Data records ->
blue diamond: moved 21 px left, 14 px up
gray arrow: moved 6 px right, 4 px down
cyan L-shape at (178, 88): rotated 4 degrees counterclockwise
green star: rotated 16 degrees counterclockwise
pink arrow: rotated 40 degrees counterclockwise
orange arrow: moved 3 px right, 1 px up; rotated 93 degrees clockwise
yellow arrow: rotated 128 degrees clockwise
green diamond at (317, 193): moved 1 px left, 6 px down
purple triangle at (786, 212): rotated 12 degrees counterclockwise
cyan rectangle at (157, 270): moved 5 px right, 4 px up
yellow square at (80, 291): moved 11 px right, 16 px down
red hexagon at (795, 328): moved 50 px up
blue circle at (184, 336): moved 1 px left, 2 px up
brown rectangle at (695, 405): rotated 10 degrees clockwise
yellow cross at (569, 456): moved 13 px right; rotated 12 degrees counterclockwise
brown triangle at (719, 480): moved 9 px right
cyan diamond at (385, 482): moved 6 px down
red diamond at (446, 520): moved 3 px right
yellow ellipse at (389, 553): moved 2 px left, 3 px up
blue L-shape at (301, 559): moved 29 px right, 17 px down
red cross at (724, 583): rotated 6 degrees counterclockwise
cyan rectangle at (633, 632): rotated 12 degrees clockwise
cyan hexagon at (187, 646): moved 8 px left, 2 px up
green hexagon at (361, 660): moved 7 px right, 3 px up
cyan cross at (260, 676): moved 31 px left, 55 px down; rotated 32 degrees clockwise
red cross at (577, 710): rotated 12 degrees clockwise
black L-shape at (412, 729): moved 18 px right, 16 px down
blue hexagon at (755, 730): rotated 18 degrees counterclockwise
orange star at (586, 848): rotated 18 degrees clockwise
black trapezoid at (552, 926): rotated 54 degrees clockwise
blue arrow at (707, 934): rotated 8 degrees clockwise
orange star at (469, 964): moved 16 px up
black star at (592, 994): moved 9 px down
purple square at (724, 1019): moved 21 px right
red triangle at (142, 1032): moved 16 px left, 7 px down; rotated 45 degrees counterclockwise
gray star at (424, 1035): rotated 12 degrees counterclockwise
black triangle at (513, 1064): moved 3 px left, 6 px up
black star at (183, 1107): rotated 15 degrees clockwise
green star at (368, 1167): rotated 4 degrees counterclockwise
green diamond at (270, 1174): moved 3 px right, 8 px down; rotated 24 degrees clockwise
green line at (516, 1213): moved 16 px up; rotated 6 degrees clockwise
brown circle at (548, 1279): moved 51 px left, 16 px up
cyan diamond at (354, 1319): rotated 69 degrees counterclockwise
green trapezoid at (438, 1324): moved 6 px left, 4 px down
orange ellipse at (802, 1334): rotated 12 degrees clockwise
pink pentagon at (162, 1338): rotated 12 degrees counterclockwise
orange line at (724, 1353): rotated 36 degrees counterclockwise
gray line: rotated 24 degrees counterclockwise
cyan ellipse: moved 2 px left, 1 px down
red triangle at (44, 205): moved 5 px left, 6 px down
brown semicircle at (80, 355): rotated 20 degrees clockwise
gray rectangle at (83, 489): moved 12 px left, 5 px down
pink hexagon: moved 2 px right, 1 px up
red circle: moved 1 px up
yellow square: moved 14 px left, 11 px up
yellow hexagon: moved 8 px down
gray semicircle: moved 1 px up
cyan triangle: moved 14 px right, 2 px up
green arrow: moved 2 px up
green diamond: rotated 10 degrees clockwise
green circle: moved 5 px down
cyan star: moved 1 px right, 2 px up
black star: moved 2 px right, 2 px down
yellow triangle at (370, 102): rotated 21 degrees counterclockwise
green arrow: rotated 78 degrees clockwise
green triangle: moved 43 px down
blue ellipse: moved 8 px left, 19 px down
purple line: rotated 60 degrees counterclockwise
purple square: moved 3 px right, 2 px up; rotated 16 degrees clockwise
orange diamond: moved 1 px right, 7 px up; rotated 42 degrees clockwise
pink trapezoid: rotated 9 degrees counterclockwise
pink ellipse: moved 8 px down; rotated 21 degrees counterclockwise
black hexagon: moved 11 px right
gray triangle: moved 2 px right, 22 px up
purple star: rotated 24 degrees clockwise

Task to complete ->
Where does "yellow" appear in the listing? Show every line that has it.

Result of this task ->
yellow arrow: rotated 128 degrees clockwise
yellow square at (80, 291): moved 11 px right, 16 px down
yellow cross at (569, 456): moved 13 px right; rotated 12 degrees counterclockwise
yellow ellipse at (389, 553): moved 2 px left, 3 px up
yellow square: moved 14 px left, 11 px up
yellow hexagon: moved 8 px down
yellow triangle at (370, 102): rotated 21 degrees counterclockwise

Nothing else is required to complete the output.